■ **How to complete this task**
The response should contain all of the data below, reproduced exactly, and no pictures.

■ **Excerpted records**
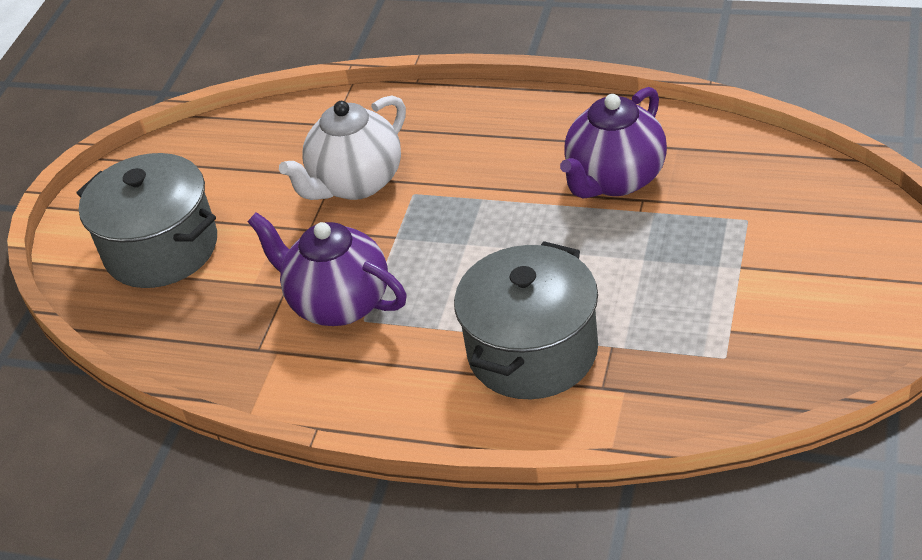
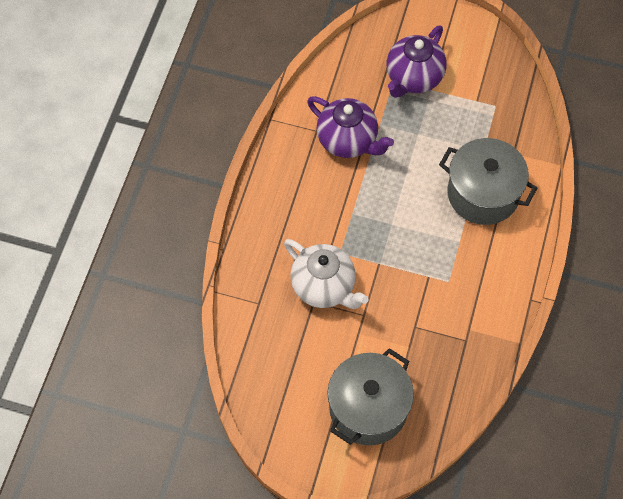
camera: 95 degrees left, 20 degrees up
(338, 303) = (433, 295): purple teapot -> purple teapot (413, 78)

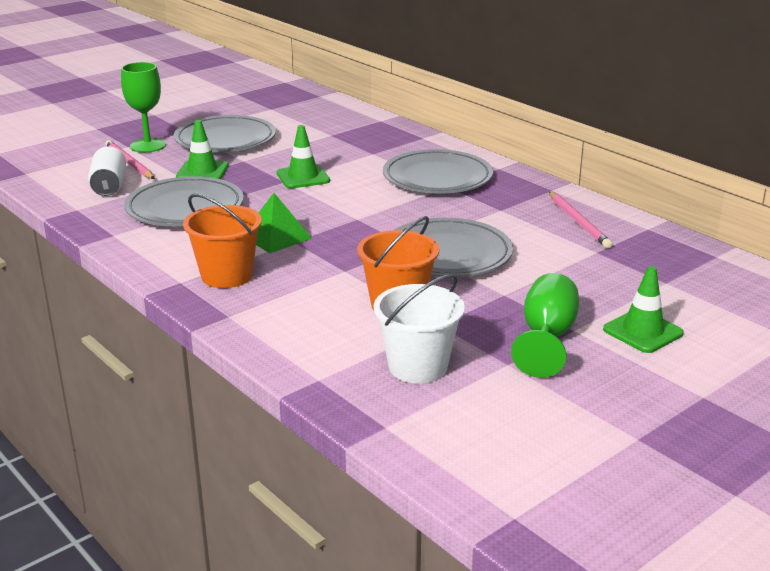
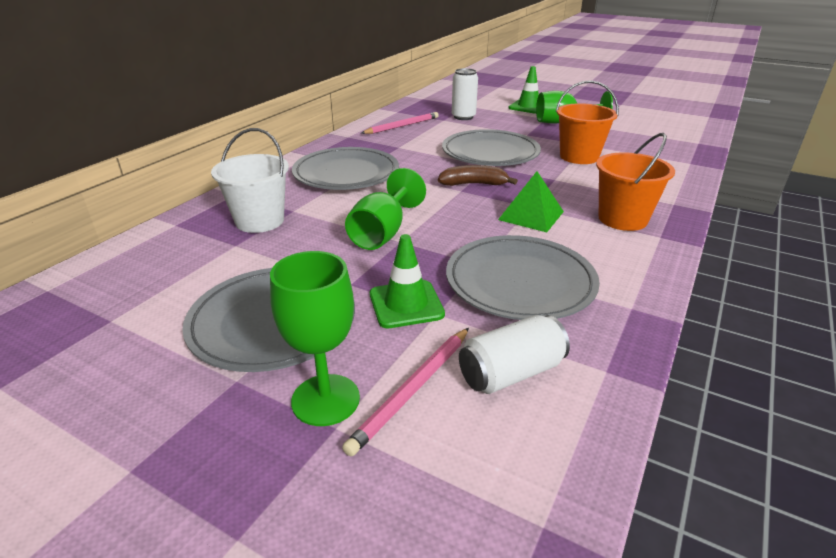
camera: 110 degrees left, 5 degrees up
(303, 177) = (383, 233): green traffic cone -> green goblet
(366, 227) = (474, 184): none -> brown banana
(418, 366) = (636, 143): white bucket -> white bucket (259, 221)
(604, 267) = (463, 117): none -> white can

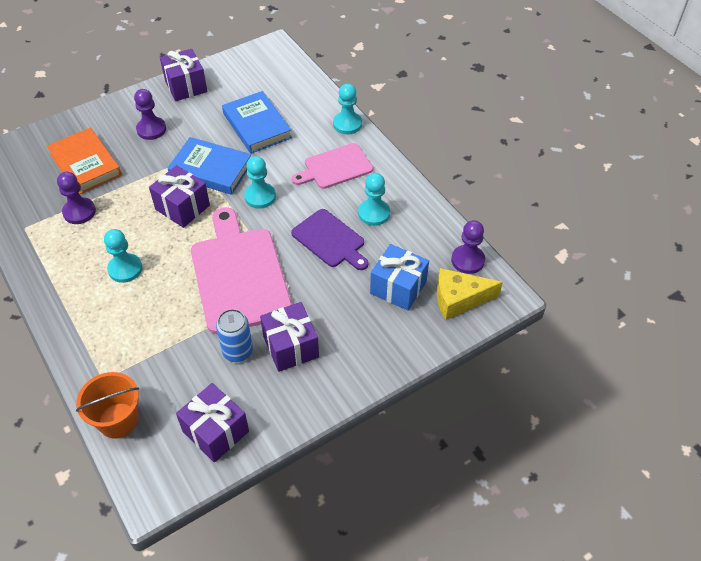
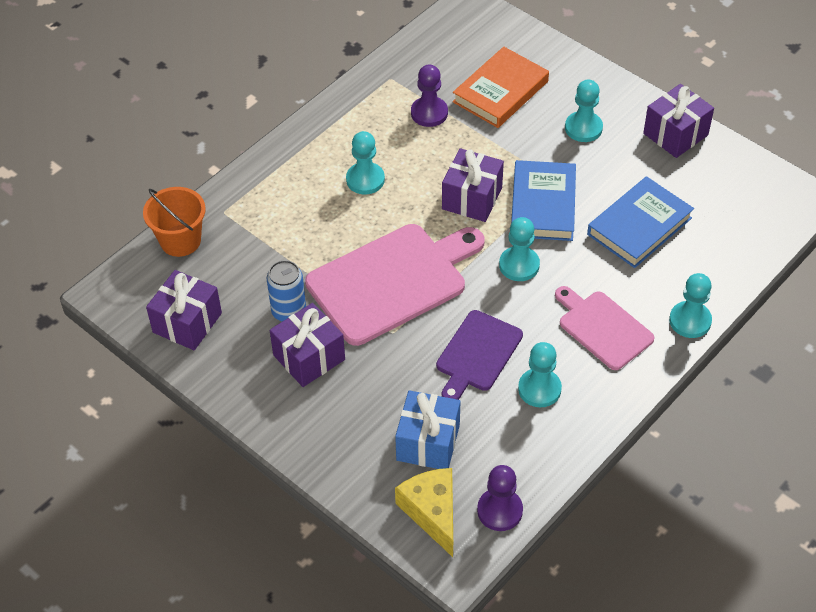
camera: 75 degrees right, 0 degrees up
(151, 129) = (583, 128): purple pawn -> turquoise pawn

■ **Answer box**
camera: 95 degrees left, 20 degrees up
(338, 303) = (433, 295): purple teapot -> purple teapot (413, 78)

camera: 110 degrees left, 5 degrees up
(303, 177) = (383, 233): green traffic cone -> green goblet
(366, 227) = (474, 184): none -> brown banana
(418, 366) = (636, 143): white bucket -> white bucket (259, 221)
(604, 267) = (463, 117): none -> white can

camera: 75 degrees right, 0 degrees up
(151, 129) = (583, 128): purple pawn -> turquoise pawn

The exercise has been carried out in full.